Extracted information -
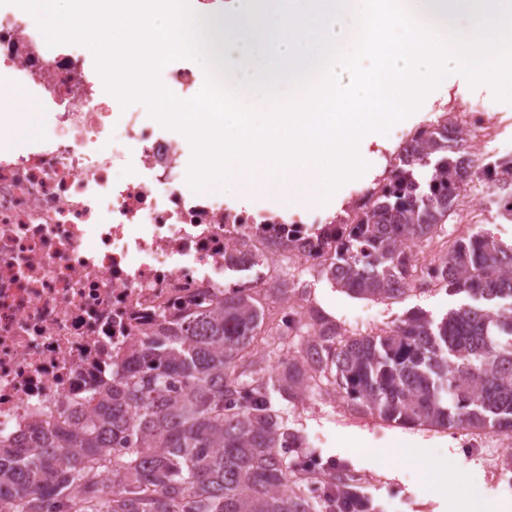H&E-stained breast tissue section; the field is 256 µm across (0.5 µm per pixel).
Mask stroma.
<instances>
[{
	"mask_svg": "<svg viewBox=\"0 0 512 512\" xmlns=\"http://www.w3.org/2000/svg\"><path fill=\"white\" fill-rule=\"evenodd\" d=\"M475 103L487 108L492 124L489 137L481 141L483 162L512 157V102L498 100L490 85L473 86L459 75L448 85L430 91L415 111L367 143L363 179L382 172L383 154L394 151L397 131L435 124ZM479 230L504 243L512 242V222L499 216L491 188L477 179L463 191L443 231L427 248L444 252ZM287 277L305 288L315 309L350 326L357 336L390 330L414 311L439 319L466 302L464 295L449 294L439 285L419 287L392 300L364 299L335 286L309 265L288 270ZM285 413L289 428L304 437L322 464L346 467L357 479L371 497L373 512H466L473 495L512 501V459L507 456L512 436L488 431L478 446L469 448L463 430L385 422L351 411L342 397L319 392L286 405ZM377 448L392 455V464L374 466L373 451ZM411 448L422 449L433 462L453 463L455 473L439 492H431L417 463L408 456Z\"/></svg>",
	"mask_w": 512,
	"mask_h": 512,
	"instance_id": "1",
	"label": "stroma"
}]
</instances>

The task -
Restate the data above word for word. Skip every picture.

Solution to this exercise -
H&E-stained breast tissue section; the field is 256 µm across (0.5 µm per pixel).
Mask stroma.
<instances>
[{
	"mask_svg": "<svg viewBox=\"0 0 512 512\" xmlns=\"http://www.w3.org/2000/svg\"><path fill=\"white\" fill-rule=\"evenodd\" d=\"M475 103L487 108L492 124L489 137L481 141L483 162L512 157V102L498 100L490 85L473 86L459 75L448 85L430 91L415 111L367 143L363 179L382 172L383 154L394 151L397 131L435 124ZM479 230L504 243L512 242V222L499 216L491 188L477 179L463 191L443 231L427 248L444 252ZM287 277L305 288L315 309L350 326L357 336L390 330L414 311L439 319L466 302L464 295L449 294L439 285L419 287L392 300L364 299L335 286L309 265L288 270ZM285 413L289 428L304 437L322 464L346 467L357 479L371 497L373 512H466L473 495L512 501V459L507 456L512 436L488 431L478 446L469 448L463 430L385 422L351 411L342 397L319 392L286 405ZM377 448L392 455V464L374 466L373 451ZM411 448L422 449L433 462L453 463L455 473L439 492H431L417 463L408 456Z\"/></svg>",
	"mask_w": 512,
	"mask_h": 512,
	"instance_id": "1",
	"label": "stroma"
}]
</instances>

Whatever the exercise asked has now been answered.